Your answer must be the full set of records, repeated exactly.
※ ※ ※
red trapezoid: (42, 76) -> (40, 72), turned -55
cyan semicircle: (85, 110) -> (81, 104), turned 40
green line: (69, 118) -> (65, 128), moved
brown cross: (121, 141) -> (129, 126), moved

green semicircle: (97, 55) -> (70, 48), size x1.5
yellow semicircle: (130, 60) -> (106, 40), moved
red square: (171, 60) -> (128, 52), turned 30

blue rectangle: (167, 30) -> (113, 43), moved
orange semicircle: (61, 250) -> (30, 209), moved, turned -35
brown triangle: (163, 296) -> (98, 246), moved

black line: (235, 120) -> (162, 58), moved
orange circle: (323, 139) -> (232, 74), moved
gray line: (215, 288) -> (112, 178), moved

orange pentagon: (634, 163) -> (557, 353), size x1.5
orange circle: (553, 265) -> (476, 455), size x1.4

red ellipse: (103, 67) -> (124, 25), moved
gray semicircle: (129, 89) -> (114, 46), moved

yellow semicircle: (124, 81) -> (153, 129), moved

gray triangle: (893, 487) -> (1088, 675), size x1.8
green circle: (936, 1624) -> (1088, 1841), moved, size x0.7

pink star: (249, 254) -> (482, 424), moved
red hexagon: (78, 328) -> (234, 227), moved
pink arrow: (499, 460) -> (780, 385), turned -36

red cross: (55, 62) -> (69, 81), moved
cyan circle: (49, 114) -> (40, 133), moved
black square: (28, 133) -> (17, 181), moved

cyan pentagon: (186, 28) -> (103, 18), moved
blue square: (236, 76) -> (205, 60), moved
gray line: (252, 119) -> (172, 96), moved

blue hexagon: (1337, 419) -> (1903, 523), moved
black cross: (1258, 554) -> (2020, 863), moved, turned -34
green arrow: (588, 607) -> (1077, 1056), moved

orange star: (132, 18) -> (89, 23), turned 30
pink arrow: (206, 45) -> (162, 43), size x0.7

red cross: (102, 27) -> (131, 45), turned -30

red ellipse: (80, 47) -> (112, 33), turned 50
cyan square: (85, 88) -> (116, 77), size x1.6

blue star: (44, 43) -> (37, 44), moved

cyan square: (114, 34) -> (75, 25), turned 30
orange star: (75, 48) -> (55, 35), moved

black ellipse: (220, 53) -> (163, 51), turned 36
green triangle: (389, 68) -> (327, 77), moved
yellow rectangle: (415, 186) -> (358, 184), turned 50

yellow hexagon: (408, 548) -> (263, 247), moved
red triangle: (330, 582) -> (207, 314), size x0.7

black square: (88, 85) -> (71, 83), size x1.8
※ ※ ※
• [Response to this task]:
red trapezoid: (42, 76) -> (40, 72), turned -55
cyan semicircle: (85, 110) -> (81, 104), turned 40
green line: (69, 118) -> (65, 128), moved
brown cross: (121, 141) -> (129, 126), moved

green semicircle: (97, 55) -> (70, 48), size x1.5
yellow semicircle: (130, 60) -> (106, 40), moved
red square: (171, 60) -> (128, 52), turned 30

blue rectangle: (167, 30) -> (113, 43), moved
orange semicircle: (61, 250) -> (30, 209), moved, turned -35
brown triangle: (163, 296) -> (98, 246), moved

black line: (235, 120) -> (162, 58), moved
orange circle: (323, 139) -> (232, 74), moved
gray line: (215, 288) -> (112, 178), moved

orange pentagon: (634, 163) -> (557, 353), size x1.5
orange circle: (553, 265) -> (476, 455), size x1.4

red ellipse: (103, 67) -> (124, 25), moved
gray semicircle: (129, 89) -> (114, 46), moved

yellow semicircle: (124, 81) -> (153, 129), moved

gray triangle: (893, 487) -> (1088, 675), size x1.8
green circle: (936, 1624) -> (1088, 1841), moved, size x0.7

pink star: (249, 254) -> (482, 424), moved
red hexagon: (78, 328) -> (234, 227), moved
pink arrow: (499, 460) -> (780, 385), turned -36

red cross: (55, 62) -> (69, 81), moved
cyan circle: (49, 114) -> (40, 133), moved
black square: (28, 133) -> (17, 181), moved

cyan pentagon: (186, 28) -> (103, 18), moved
blue square: (236, 76) -> (205, 60), moved
gray line: (252, 119) -> (172, 96), moved

blue hexagon: (1337, 419) -> (1903, 523), moved
black cross: (1258, 554) -> (2020, 863), moved, turned -34
green arrow: (588, 607) -> (1077, 1056), moved

orange star: (132, 18) -> (89, 23), turned 30
pink arrow: (206, 45) -> (162, 43), size x0.7

red cross: (102, 27) -> (131, 45), turned -30

red ellipse: (80, 47) -> (112, 33), turned 50
cyan square: (85, 88) -> (116, 77), size x1.6

blue star: (44, 43) -> (37, 44), moved

cyan square: (114, 34) -> (75, 25), turned 30
orange star: (75, 48) -> (55, 35), moved

black ellipse: (220, 53) -> (163, 51), turned 36
green triangle: (389, 68) -> (327, 77), moved
yellow rectangle: (415, 186) -> (358, 184), turned 50

yellow hexagon: (408, 548) -> (263, 247), moved
red triangle: (330, 582) -> (207, 314), size x0.7

black square: (88, 85) -> (71, 83), size x1.8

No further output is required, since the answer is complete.